What to produce: Repeat exactly the opening lines of the records, ending with the line that contains "BT3 pin TXD: D15 -> VN".

[Version comparison data]
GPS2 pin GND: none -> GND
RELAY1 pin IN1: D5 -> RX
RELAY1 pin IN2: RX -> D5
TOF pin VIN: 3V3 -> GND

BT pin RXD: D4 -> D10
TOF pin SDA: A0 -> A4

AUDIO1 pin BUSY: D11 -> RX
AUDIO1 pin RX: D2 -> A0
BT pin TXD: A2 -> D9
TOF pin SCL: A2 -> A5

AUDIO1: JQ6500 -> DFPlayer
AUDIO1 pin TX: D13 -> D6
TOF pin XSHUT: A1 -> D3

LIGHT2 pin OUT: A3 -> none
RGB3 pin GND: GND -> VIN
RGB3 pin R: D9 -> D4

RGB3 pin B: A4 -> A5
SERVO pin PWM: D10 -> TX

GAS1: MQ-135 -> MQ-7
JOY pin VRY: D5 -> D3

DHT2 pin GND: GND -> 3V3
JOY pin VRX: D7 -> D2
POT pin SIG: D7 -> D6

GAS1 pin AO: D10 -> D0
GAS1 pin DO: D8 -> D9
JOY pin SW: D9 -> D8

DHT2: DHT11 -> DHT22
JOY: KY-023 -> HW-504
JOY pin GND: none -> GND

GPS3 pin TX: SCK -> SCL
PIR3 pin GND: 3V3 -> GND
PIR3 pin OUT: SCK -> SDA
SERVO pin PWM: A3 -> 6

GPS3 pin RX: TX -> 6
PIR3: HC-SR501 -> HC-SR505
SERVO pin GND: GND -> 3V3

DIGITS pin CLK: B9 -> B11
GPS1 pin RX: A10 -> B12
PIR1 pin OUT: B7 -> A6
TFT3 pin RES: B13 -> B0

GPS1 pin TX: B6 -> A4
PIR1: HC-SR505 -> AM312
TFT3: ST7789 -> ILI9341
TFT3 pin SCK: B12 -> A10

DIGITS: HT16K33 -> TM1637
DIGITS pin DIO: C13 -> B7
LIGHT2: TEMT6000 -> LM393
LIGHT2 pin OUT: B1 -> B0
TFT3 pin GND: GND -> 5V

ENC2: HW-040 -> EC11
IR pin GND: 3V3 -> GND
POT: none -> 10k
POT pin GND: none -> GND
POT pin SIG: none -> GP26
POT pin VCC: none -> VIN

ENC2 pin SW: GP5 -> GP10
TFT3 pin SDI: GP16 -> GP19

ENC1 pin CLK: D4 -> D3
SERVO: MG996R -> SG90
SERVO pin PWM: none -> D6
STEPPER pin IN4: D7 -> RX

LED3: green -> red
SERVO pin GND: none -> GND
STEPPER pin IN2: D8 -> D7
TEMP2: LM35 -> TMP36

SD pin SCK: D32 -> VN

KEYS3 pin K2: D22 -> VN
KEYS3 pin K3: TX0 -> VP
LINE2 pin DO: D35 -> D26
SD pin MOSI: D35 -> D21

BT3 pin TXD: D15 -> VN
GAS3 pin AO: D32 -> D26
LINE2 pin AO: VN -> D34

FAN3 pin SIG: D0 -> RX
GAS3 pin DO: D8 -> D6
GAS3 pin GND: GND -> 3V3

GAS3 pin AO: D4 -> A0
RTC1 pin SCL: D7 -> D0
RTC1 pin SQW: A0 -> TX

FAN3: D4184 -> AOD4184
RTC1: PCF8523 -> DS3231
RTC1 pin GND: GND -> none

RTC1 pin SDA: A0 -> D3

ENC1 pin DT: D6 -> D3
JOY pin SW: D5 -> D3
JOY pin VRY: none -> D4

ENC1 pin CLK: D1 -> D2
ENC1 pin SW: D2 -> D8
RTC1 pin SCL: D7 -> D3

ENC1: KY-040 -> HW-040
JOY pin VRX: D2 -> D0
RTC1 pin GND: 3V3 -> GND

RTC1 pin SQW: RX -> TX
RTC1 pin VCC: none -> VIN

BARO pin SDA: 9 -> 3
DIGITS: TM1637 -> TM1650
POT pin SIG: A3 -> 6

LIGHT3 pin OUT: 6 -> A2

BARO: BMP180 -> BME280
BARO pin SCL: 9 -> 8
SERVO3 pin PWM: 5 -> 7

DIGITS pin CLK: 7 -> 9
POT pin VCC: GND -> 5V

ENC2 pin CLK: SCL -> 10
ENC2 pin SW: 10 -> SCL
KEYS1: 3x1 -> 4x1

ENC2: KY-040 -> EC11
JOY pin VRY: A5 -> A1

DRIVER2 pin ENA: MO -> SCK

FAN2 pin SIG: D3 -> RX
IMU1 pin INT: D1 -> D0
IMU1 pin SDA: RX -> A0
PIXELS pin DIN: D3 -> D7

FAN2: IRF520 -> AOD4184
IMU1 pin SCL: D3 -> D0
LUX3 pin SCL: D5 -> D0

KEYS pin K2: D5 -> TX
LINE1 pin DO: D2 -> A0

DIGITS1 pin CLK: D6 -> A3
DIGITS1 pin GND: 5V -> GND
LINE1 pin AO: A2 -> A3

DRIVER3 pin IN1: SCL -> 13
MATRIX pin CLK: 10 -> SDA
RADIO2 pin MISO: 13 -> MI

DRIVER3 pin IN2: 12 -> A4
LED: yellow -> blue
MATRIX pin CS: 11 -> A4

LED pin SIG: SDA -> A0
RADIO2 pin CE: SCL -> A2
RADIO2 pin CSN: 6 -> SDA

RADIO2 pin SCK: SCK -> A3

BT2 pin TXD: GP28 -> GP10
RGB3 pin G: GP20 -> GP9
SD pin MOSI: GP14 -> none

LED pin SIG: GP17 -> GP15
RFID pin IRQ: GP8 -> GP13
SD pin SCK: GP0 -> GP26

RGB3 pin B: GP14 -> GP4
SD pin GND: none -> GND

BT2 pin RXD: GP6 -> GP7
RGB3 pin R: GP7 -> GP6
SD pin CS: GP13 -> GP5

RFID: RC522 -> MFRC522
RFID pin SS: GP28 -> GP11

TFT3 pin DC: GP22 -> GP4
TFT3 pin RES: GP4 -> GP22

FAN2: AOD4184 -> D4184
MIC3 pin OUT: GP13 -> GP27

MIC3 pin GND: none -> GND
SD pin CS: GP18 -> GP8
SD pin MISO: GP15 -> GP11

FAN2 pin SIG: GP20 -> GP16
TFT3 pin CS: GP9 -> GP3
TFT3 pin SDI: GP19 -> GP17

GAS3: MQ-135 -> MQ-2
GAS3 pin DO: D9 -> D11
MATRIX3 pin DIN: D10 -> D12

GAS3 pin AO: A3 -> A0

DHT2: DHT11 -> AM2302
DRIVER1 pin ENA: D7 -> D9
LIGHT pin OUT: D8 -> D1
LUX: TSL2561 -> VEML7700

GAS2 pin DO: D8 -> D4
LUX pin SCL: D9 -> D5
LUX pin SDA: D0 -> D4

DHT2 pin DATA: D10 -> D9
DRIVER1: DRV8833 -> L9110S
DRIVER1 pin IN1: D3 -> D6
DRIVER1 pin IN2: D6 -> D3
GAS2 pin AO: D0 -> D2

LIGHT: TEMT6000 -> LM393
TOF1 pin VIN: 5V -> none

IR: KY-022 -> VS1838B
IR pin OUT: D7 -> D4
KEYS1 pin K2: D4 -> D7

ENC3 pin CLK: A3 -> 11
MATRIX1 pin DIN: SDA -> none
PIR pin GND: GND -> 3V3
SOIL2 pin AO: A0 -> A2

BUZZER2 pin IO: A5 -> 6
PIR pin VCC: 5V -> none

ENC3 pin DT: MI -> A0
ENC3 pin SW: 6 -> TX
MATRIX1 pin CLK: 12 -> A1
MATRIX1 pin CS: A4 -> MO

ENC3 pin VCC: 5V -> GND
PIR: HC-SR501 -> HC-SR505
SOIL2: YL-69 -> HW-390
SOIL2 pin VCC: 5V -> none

Response for this exercise:
GPS2 pin GND: none -> GND
RELAY1 pin IN1: D5 -> RX
RELAY1 pin IN2: RX -> D5
TOF pin VIN: 3V3 -> GND

BT pin RXD: D4 -> D10
TOF pin SDA: A0 -> A4

AUDIO1 pin BUSY: D11 -> RX
AUDIO1 pin RX: D2 -> A0
BT pin TXD: A2 -> D9
TOF pin SCL: A2 -> A5

AUDIO1: JQ6500 -> DFPlayer
AUDIO1 pin TX: D13 -> D6
TOF pin XSHUT: A1 -> D3

LIGHT2 pin OUT: A3 -> none
RGB3 pin GND: GND -> VIN
RGB3 pin R: D9 -> D4

RGB3 pin B: A4 -> A5
SERVO pin PWM: D10 -> TX

GAS1: MQ-135 -> MQ-7
JOY pin VRY: D5 -> D3

DHT2 pin GND: GND -> 3V3
JOY pin VRX: D7 -> D2
POT pin SIG: D7 -> D6

GAS1 pin AO: D10 -> D0
GAS1 pin DO: D8 -> D9
JOY pin SW: D9 -> D8

DHT2: DHT11 -> DHT22
JOY: KY-023 -> HW-504
JOY pin GND: none -> GND

GPS3 pin TX: SCK -> SCL
PIR3 pin GND: 3V3 -> GND
PIR3 pin OUT: SCK -> SDA
SERVO pin PWM: A3 -> 6

GPS3 pin RX: TX -> 6
PIR3: HC-SR501 -> HC-SR505
SERVO pin GND: GND -> 3V3

DIGITS pin CLK: B9 -> B11
GPS1 pin RX: A10 -> B12
PIR1 pin OUT: B7 -> A6
TFT3 pin RES: B13 -> B0

GPS1 pin TX: B6 -> A4
PIR1: HC-SR505 -> AM312
TFT3: ST7789 -> ILI9341
TFT3 pin SCK: B12 -> A10

DIGITS: HT16K33 -> TM1637
DIGITS pin DIO: C13 -> B7
LIGHT2: TEMT6000 -> LM393
LIGHT2 pin OUT: B1 -> B0
TFT3 pin GND: GND -> 5V

ENC2: HW-040 -> EC11
IR pin GND: 3V3 -> GND
POT: none -> 10k
POT pin GND: none -> GND
POT pin SIG: none -> GP26
POT pin VCC: none -> VIN

ENC2 pin SW: GP5 -> GP10
TFT3 pin SDI: GP16 -> GP19

ENC1 pin CLK: D4 -> D3
SERVO: MG996R -> SG90
SERVO pin PWM: none -> D6
STEPPER pin IN4: D7 -> RX

LED3: green -> red
SERVO pin GND: none -> GND
STEPPER pin IN2: D8 -> D7
TEMP2: LM35 -> TMP36

SD pin SCK: D32 -> VN

KEYS3 pin K2: D22 -> VN
KEYS3 pin K3: TX0 -> VP
LINE2 pin DO: D35 -> D26
SD pin MOSI: D35 -> D21

BT3 pin TXD: D15 -> VN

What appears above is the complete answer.